*STORED DATA:*
----
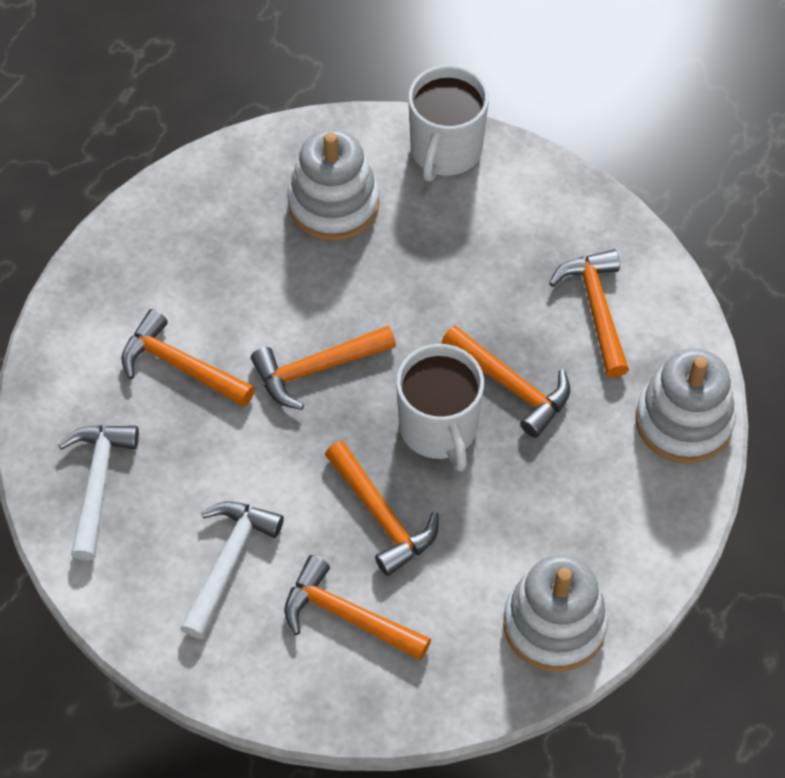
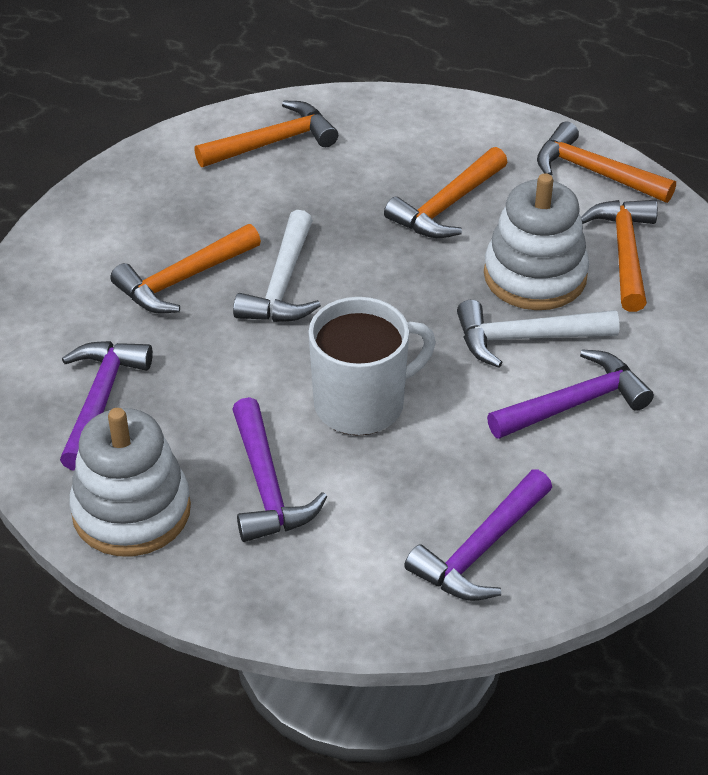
orange hammer: 6 -> 5
purple hammer: 0 -> 4
white mug: 2 -> 1
white stacking toy: 3 -> 2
----
*TASK STATEMENT:*
Print the listing exactly, images excluded.

*PROBLEM SOLUTION:*
orange hammer: 6 -> 5
purple hammer: 0 -> 4
white mug: 2 -> 1
white stacking toy: 3 -> 2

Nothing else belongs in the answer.